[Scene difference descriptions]
╭──

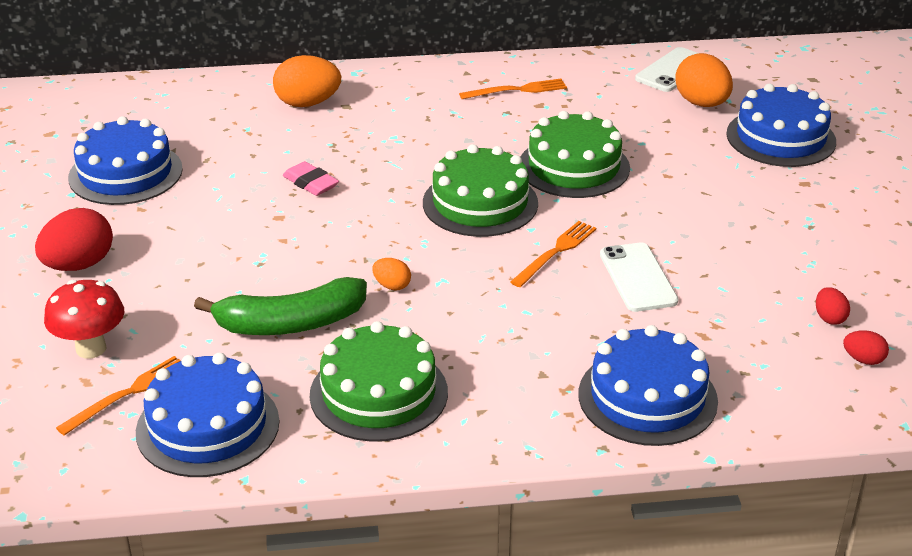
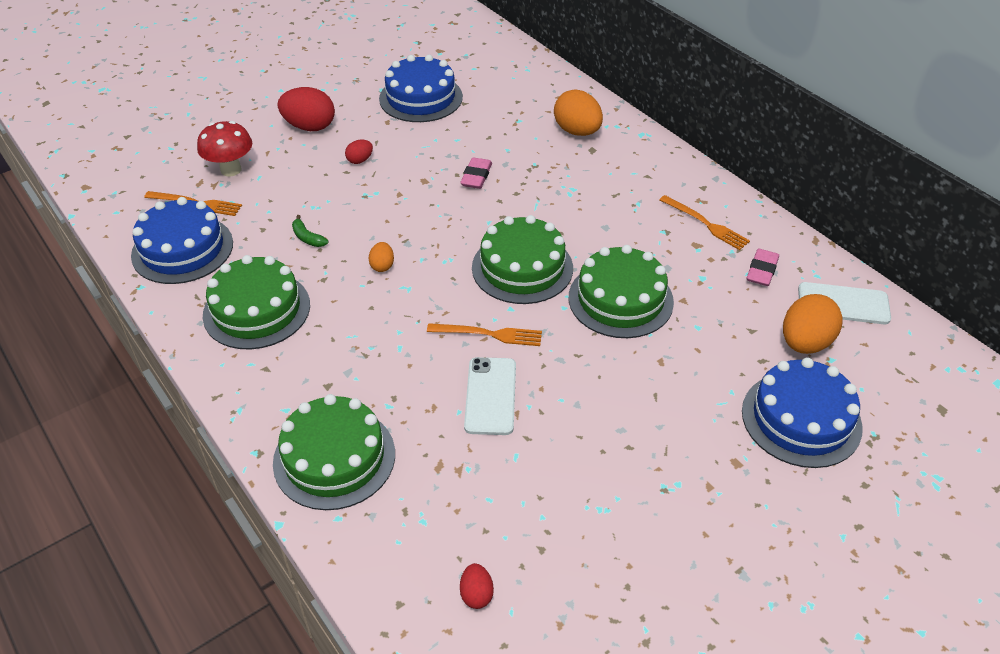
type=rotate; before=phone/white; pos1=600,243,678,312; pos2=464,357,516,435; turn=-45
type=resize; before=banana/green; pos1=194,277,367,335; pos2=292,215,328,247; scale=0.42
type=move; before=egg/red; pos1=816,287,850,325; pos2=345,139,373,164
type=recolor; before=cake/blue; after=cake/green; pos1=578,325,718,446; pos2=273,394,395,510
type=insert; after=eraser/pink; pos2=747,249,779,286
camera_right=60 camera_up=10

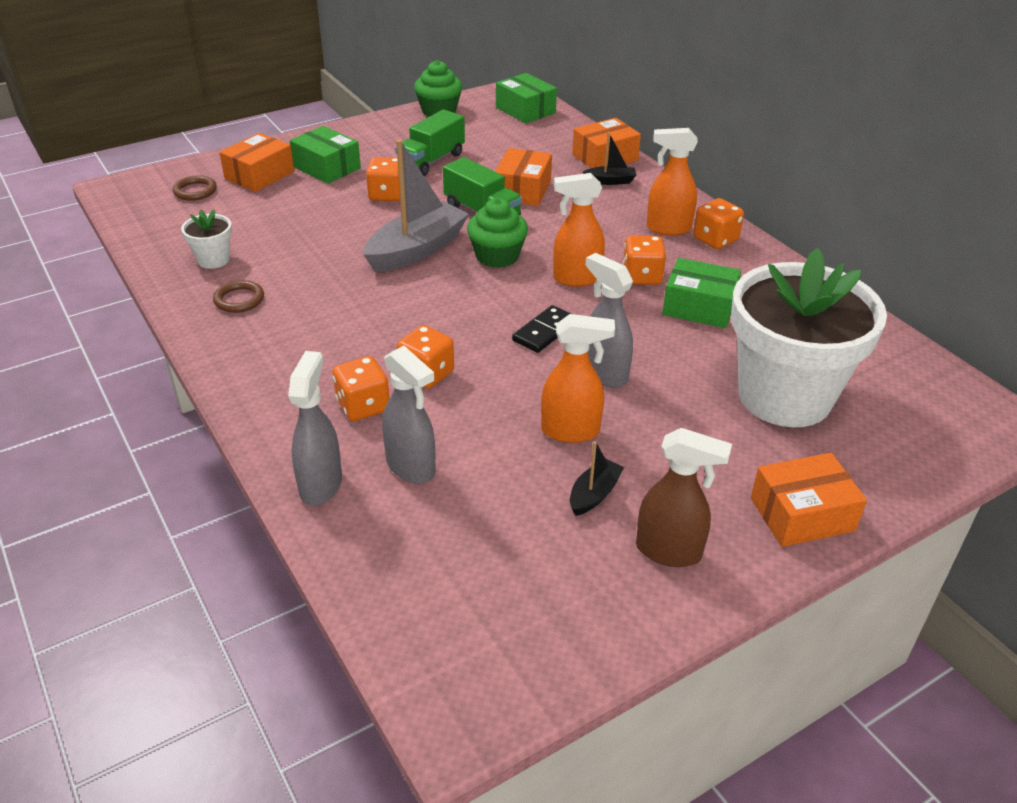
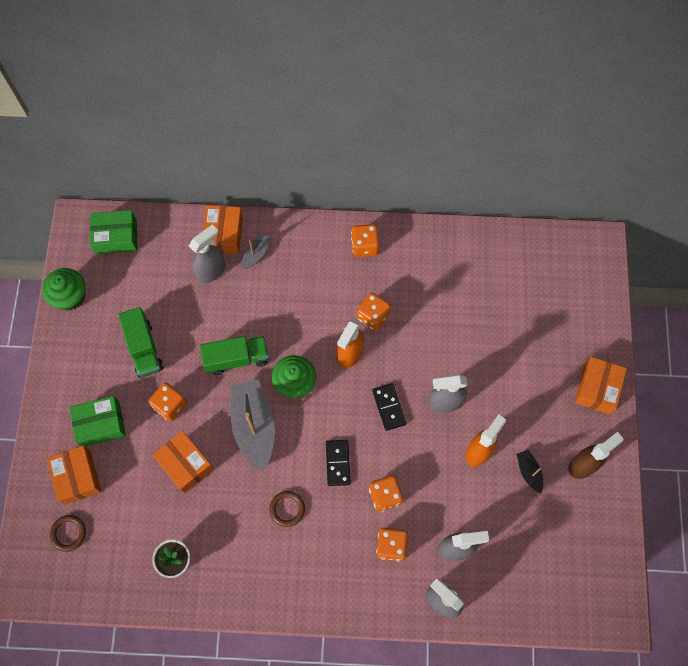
type=delete; before=spray bottle/orange; pos1=646,128,698,236
type=recolor; before=boat/black; after=boat/grey; pos1=583,132,636,185; pos2=242,234,271,269
type=move; before=box/orange; pos1=495,148,552,206; pos2=153,431,214,493
type=delete; before=flower pot/white; pos1=731,248,887,427
type=delete; before=box/green; pos1=662,258,741,328
type=move; before=ring/brown; pos1=213,280,264,313; pos2=269,491,305,527
type=insert; after=spray bottle/grey; pos2=189,224,225,283
type=insert; after=domino/black; pos2=326,440,351,486
camera_right=-55 camera_up=30

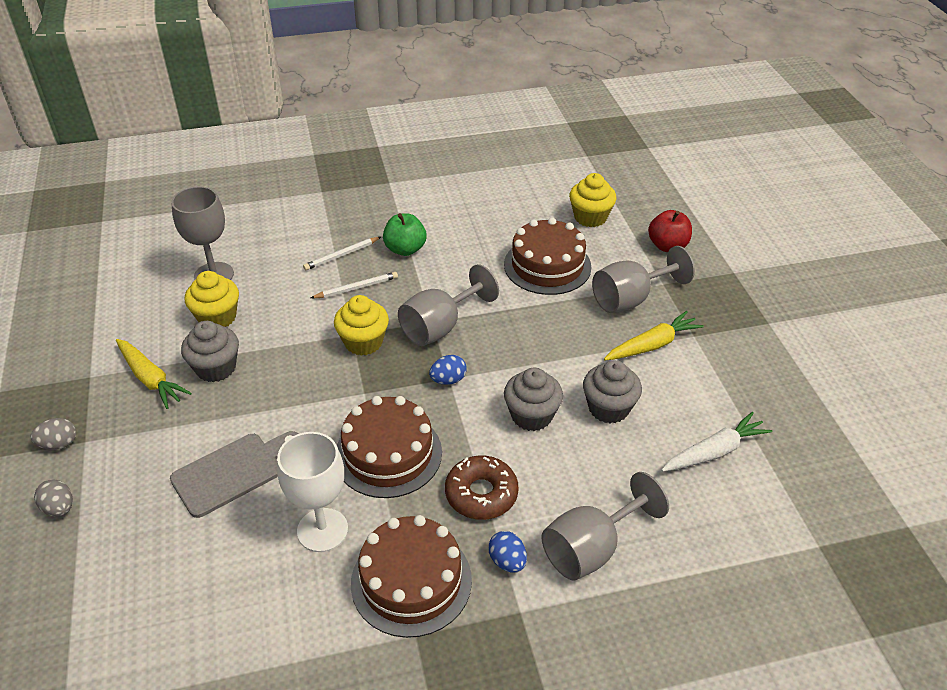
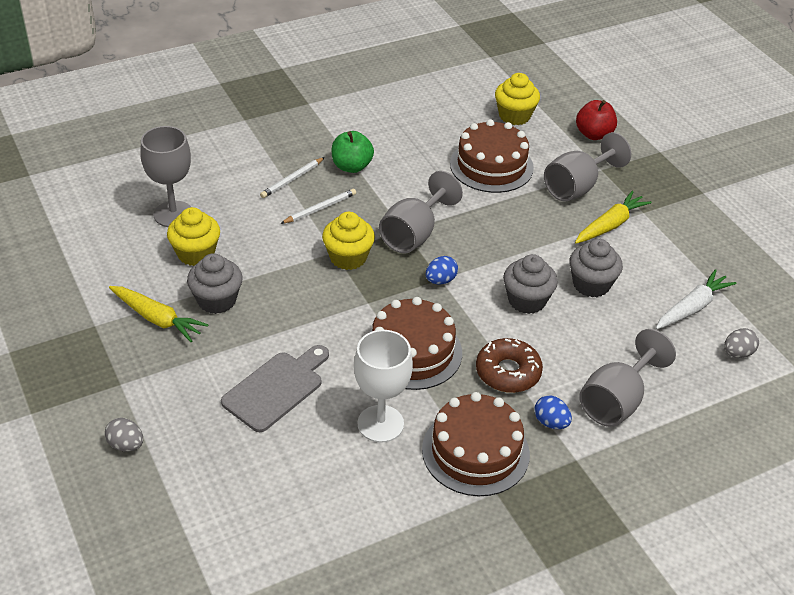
type=move; before=egg/grey; pos1=31,418,76,450; pos2=724,328,759,358
camera_right=-15 camera_up=0

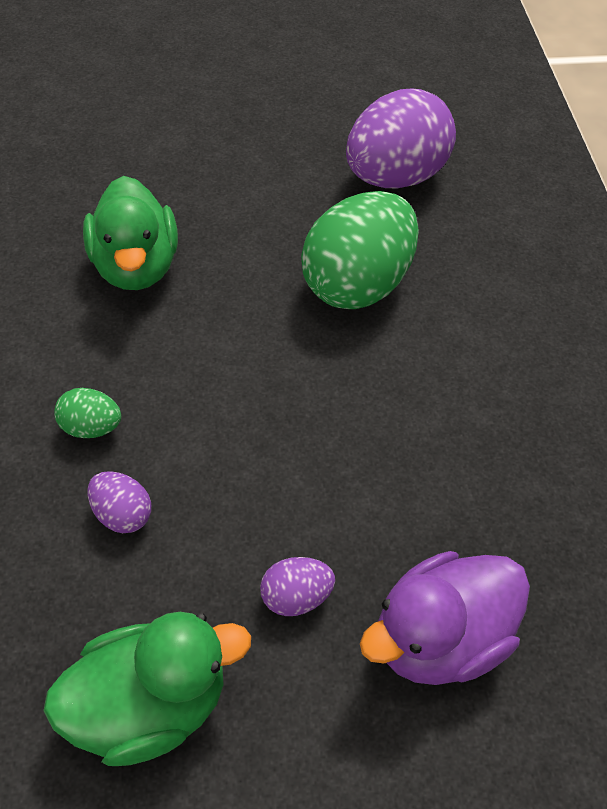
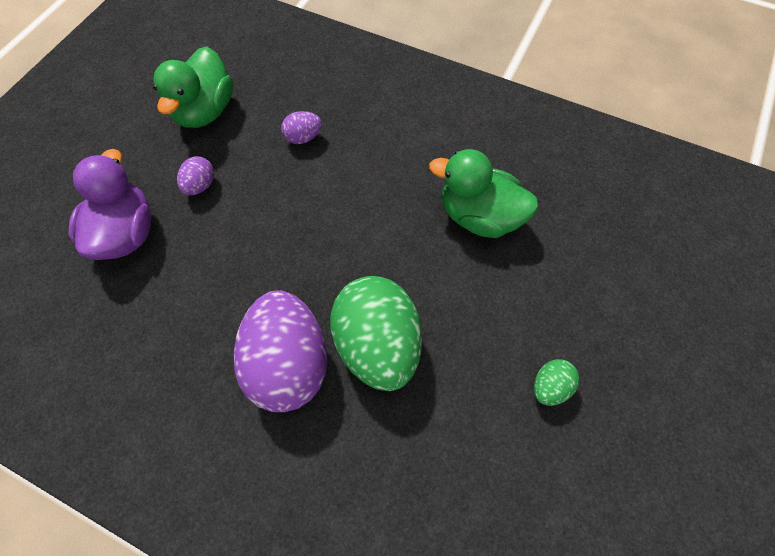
type=move; before=egg/purple; pos1=346,89,456,189; pos2=234,290,327,412
type=move; before=egg/green; pos1=54,388,121,438; pos2=534,359,579,406
camera_right=125 camera_up=10

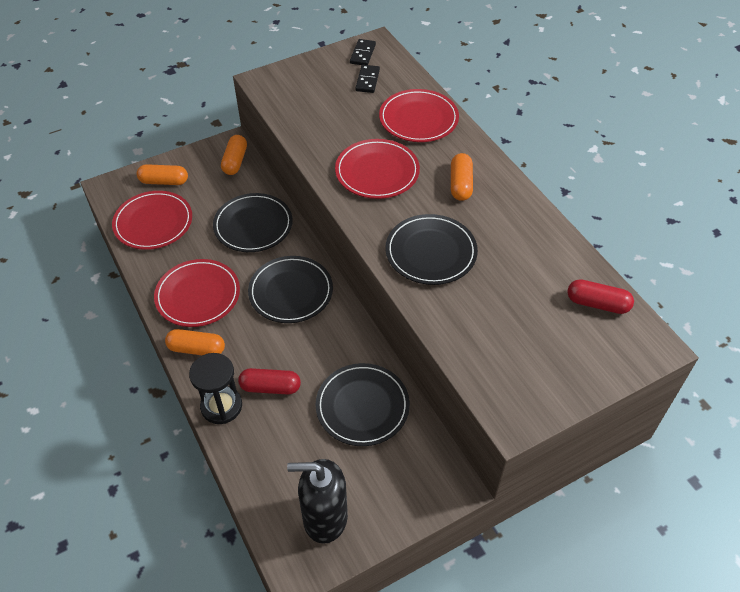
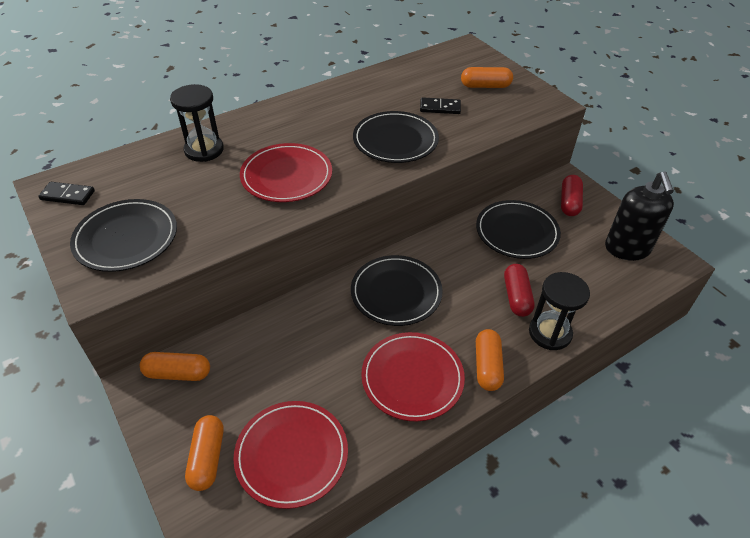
type=move; before=domino/black; pos1=355,65,380,93; pos2=420,97,461,114
type=replace; before=plate/red; after=hourglass/black; pos1=379,89,459,142; pos2=170,84,224,162
type=move; before=capsule/orange; pos1=451,153,473,201; pos2=461,67,513,88
type=move; before=plate/black; pos1=213,193,293,252; pos2=70,199,177,272
type=move; before=capsule/red; pos1=567,279,634,314; pos2=561,175,583,216
camera_right=-95 camera_up=-5

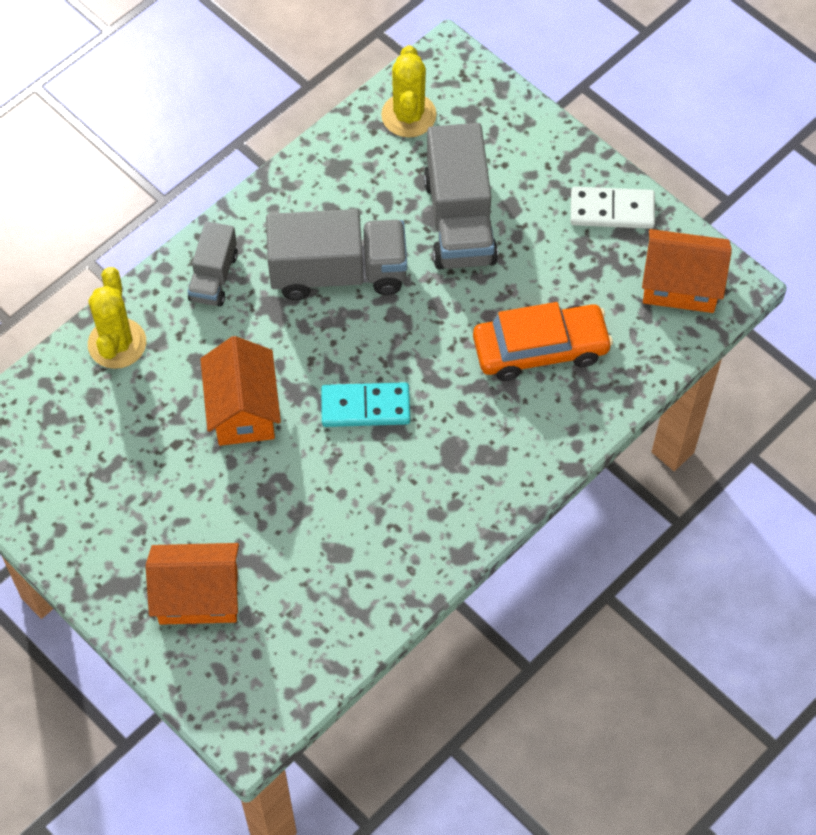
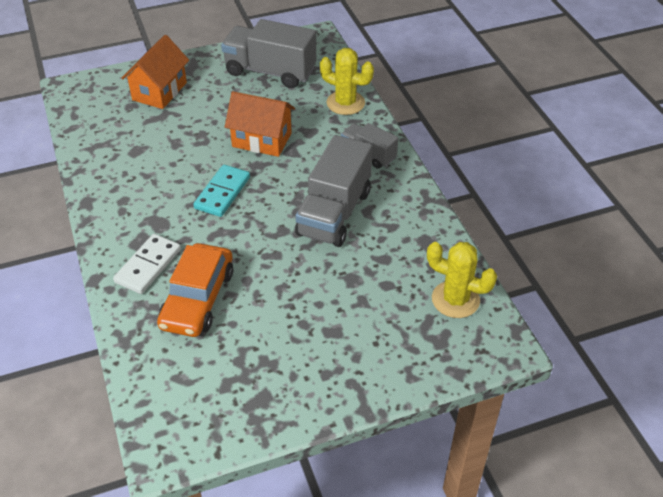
type=move; before=truck/grey; pos1=424,123,498,269; pos2=221,19,316,88
type=move; before=domino/white; pos1=571,187,655,229; pos2=113,234,181,294
type=delete; before=house/orange; pos1=642,229,732,313
camera_right=115 camera_up=-15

╰──

__Task to carry out__
Each record must appear again exactly as written above, without its pictures.

__Completed exercise__
type=rotate; before=phone/white; pos1=600,243,678,312; pos2=464,357,516,435; turn=-45
type=resize; before=banana/green; pos1=194,277,367,335; pos2=292,215,328,247; scale=0.42
type=move; before=egg/red; pos1=816,287,850,325; pos2=345,139,373,164
type=recolor; before=cake/blue; after=cake/green; pos1=578,325,718,446; pos2=273,394,395,510
type=insert; after=eraser/pink; pos2=747,249,779,286
camera_right=60 camera_up=10

type=delete; before=spray bottle/orange; pos1=646,128,698,236
type=recolor; before=boat/black; after=boat/grey; pos1=583,132,636,185; pos2=242,234,271,269
type=move; before=box/orange; pos1=495,148,552,206; pos2=153,431,214,493
type=delete; before=flower pot/white; pos1=731,248,887,427
type=delete; before=box/green; pos1=662,258,741,328
type=move; before=ring/brown; pos1=213,280,264,313; pos2=269,491,305,527
type=insert; after=spray bottle/grey; pos2=189,224,225,283
type=insert; after=domino/black; pos2=326,440,351,486
camera_right=-55 camera_up=30

type=move; before=egg/grey; pos1=31,418,76,450; pos2=724,328,759,358
camera_right=-15 camera_up=0

type=move; before=egg/purple; pos1=346,89,456,189; pos2=234,290,327,412
type=move; before=egg/green; pos1=54,388,121,438; pos2=534,359,579,406
camera_right=125 camera_up=10

type=move; before=domino/black; pos1=355,65,380,93; pos2=420,97,461,114
type=replace; before=plate/red; after=hourglass/black; pos1=379,89,459,142; pos2=170,84,224,162
type=move; before=capsule/orange; pos1=451,153,473,201; pos2=461,67,513,88
type=move; before=plate/black; pos1=213,193,293,252; pos2=70,199,177,272
type=move; before=capsule/red; pos1=567,279,634,314; pos2=561,175,583,216
camera_right=-95 camera_up=-5

type=move; before=truck/grey; pos1=424,123,498,269; pos2=221,19,316,88
type=move; before=domino/white; pos1=571,187,655,229; pos2=113,234,181,294
type=delete; before=house/orange; pos1=642,229,732,313
camera_right=115 camera_up=-15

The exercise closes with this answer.